(Data entries)
Content starts

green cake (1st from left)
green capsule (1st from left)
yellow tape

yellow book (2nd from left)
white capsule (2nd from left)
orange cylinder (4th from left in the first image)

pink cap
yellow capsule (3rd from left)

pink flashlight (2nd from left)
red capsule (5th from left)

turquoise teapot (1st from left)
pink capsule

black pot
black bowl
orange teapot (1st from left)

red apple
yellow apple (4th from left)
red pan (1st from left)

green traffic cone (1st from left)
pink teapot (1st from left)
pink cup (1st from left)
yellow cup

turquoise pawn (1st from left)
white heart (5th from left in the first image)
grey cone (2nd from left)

Content ends

Reproduce the whole of the records exactly, so that no line differs from the source above.

Worked solution.
green cake (1st from left)
green capsule (1st from left)
yellow tape

yellow book (2nd from left)
white capsule (2nd from left)
orange cylinder (4th from left in the first image)

pink cap
yellow capsule (3rd from left)

pink flashlight (2nd from left)
red capsule (5th from left)

turquoise teapot (1st from left)
pink capsule

black pot
black bowl
orange teapot (1st from left)

red apple
yellow apple (4th from left)
red pan (1st from left)

green traffic cone (1st from left)
pink teapot (1st from left)
pink cup (1st from left)
yellow cup

turquoise pawn (1st from left)
white heart (5th from left in the first image)
grey cone (2nd from left)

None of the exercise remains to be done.